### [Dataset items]
———

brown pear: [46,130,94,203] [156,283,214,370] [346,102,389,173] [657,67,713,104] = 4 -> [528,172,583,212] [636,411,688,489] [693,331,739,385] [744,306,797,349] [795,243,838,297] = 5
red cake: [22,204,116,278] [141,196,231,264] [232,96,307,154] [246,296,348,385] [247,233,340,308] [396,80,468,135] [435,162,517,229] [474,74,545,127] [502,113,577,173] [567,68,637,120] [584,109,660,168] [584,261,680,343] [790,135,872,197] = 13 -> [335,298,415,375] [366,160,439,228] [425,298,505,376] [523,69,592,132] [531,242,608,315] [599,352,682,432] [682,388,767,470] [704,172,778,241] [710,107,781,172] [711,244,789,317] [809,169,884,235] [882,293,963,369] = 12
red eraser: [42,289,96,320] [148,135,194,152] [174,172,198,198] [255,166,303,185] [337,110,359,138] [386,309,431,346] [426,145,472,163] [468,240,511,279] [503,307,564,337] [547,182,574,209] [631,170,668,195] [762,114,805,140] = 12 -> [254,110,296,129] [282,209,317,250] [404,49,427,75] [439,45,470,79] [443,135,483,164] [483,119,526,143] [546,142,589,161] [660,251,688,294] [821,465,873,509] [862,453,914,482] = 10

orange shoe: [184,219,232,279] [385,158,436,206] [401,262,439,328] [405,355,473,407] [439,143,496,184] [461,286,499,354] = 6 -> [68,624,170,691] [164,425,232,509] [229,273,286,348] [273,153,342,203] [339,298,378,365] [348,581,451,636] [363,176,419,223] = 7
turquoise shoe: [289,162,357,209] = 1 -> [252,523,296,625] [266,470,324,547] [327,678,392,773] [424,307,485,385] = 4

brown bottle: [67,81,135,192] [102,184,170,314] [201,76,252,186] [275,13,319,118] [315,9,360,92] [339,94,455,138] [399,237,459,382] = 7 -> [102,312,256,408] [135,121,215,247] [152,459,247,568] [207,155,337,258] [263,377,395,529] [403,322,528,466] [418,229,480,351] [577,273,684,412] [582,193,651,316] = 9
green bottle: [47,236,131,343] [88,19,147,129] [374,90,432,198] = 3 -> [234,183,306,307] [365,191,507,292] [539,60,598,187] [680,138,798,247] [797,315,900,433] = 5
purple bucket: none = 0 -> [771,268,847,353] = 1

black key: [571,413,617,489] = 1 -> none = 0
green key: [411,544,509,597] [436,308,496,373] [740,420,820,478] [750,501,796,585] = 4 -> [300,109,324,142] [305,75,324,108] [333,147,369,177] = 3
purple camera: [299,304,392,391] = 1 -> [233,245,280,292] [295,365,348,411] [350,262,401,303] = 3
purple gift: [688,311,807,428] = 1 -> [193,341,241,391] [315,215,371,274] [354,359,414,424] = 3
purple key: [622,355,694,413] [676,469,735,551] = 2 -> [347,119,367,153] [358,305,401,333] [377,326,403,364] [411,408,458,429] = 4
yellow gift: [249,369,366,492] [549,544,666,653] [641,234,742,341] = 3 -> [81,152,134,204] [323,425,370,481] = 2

———

### [Task directions]
Could you give again exactly the lines from the line containing "black key: [571,413,617,489] = 1 -> none = 0" through the final line of the data above, and no others?

### [Problem solution]
black key: [571,413,617,489] = 1 -> none = 0
green key: [411,544,509,597] [436,308,496,373] [740,420,820,478] [750,501,796,585] = 4 -> [300,109,324,142] [305,75,324,108] [333,147,369,177] = 3
purple camera: [299,304,392,391] = 1 -> [233,245,280,292] [295,365,348,411] [350,262,401,303] = 3
purple gift: [688,311,807,428] = 1 -> [193,341,241,391] [315,215,371,274] [354,359,414,424] = 3
purple key: [622,355,694,413] [676,469,735,551] = 2 -> [347,119,367,153] [358,305,401,333] [377,326,403,364] [411,408,458,429] = 4
yellow gift: [249,369,366,492] [549,544,666,653] [641,234,742,341] = 3 -> [81,152,134,204] [323,425,370,481] = 2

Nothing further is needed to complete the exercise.